Action item:
Return only the lines from the one containing "red cutting board: 0 -> 1" to the end of the entries below, exactly as written, both ends included.

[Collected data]
***

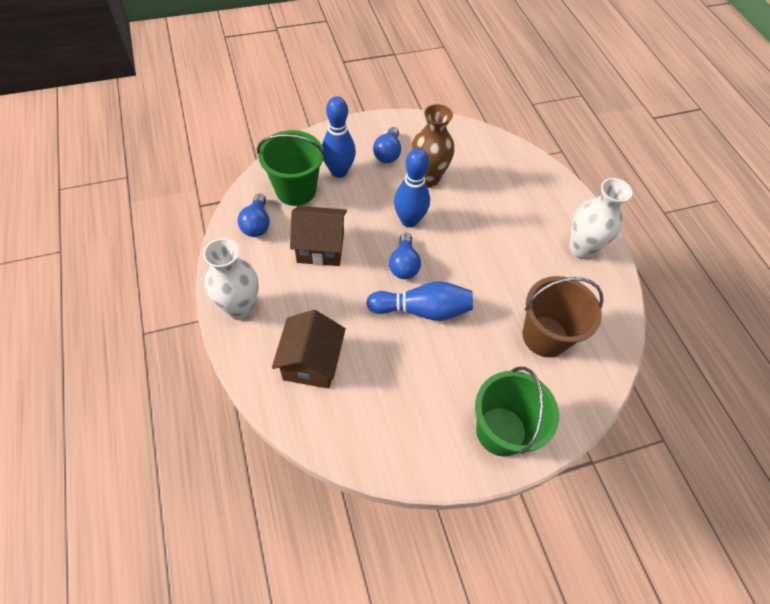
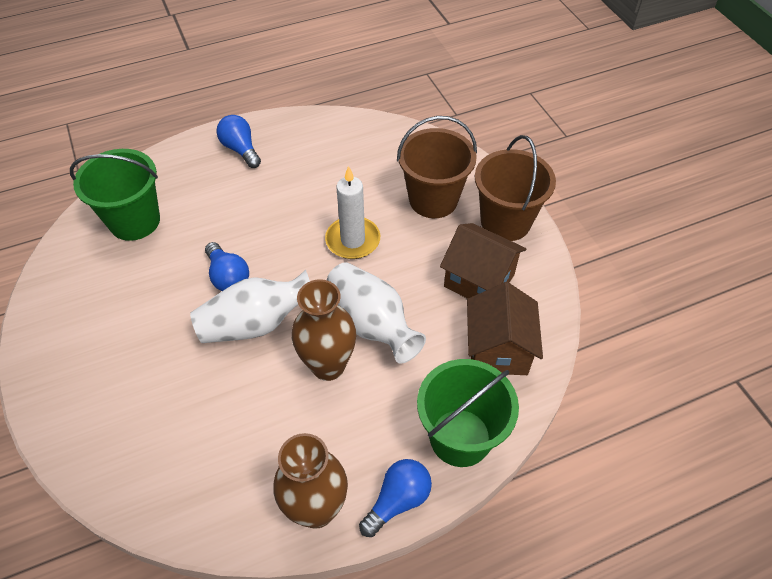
blue bowling pin: 3 -> 0
brown bucket: 1 -> 2
brown vase: 1 -> 2
white candle: 0 -> 1

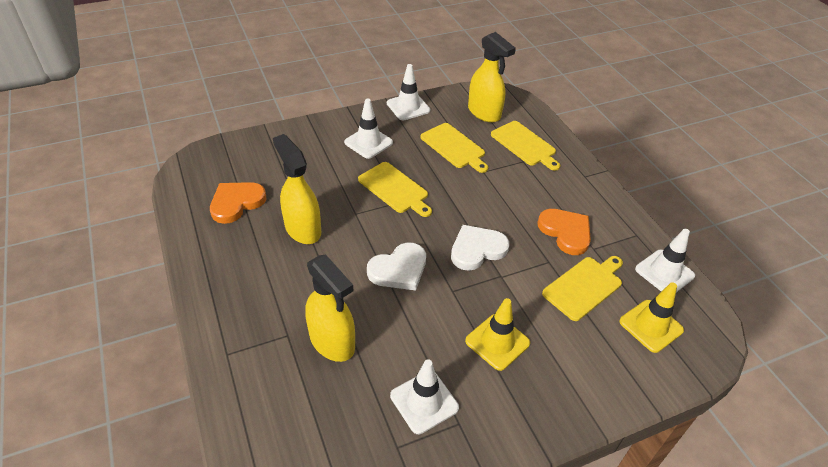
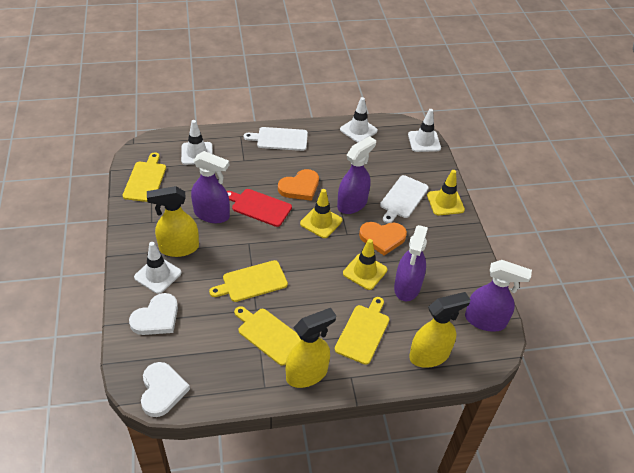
purple spray bottle: 0 -> 4
red cutting board: 0 -> 1
white cutting board: 0 -> 2
yellow traffic cone: 2 -> 3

***

Response box:
red cutting board: 0 -> 1
white cutting board: 0 -> 2
yellow traffic cone: 2 -> 3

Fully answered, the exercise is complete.